| Exercise details |
Show every line in the material below in which the string "brick" appears.

| Given material |

◇ ◇ ◇ ◇ ◇ ◇ ◇

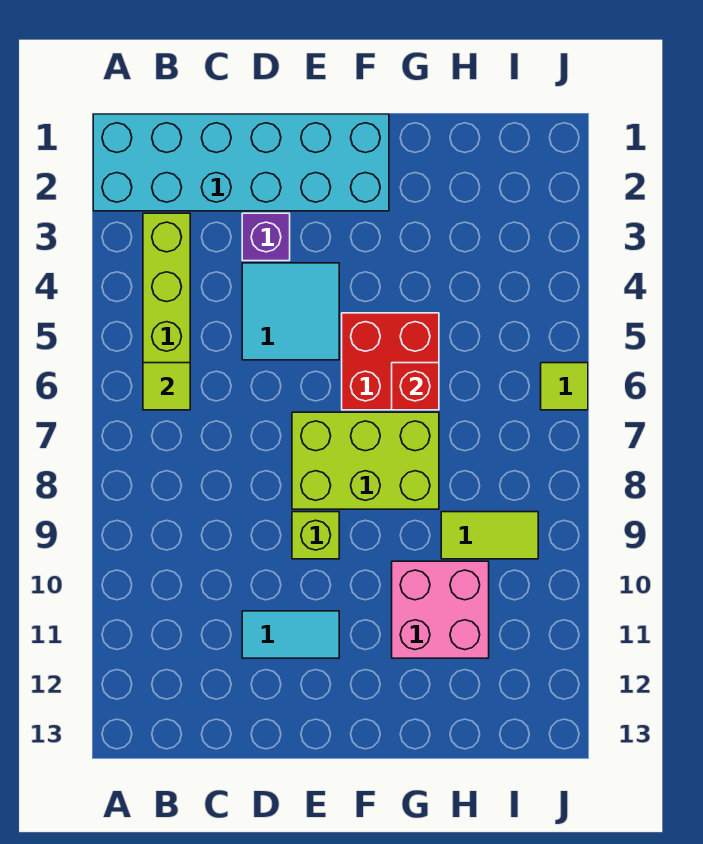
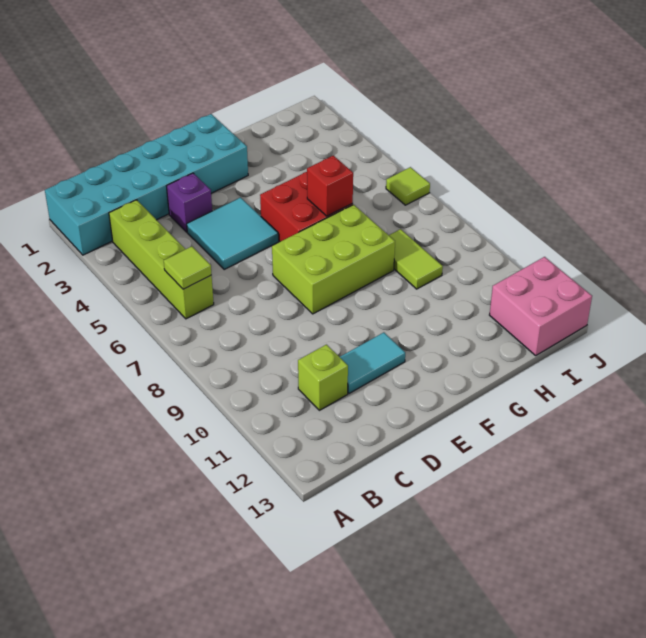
lime brick E9 level 1 -> lime brick C11 level 1
pink brick G10:H11 level 1 -> pink brick I12:J13 level 1
lime tile H9:I9 level 1 -> lime tile H8:H9 level 1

◇ ◇ ◇ ◇ ◇ ◇ ◇

| Expected output |
lime brick E9 level 1 -> lime brick C11 level 1
pink brick G10:H11 level 1 -> pink brick I12:J13 level 1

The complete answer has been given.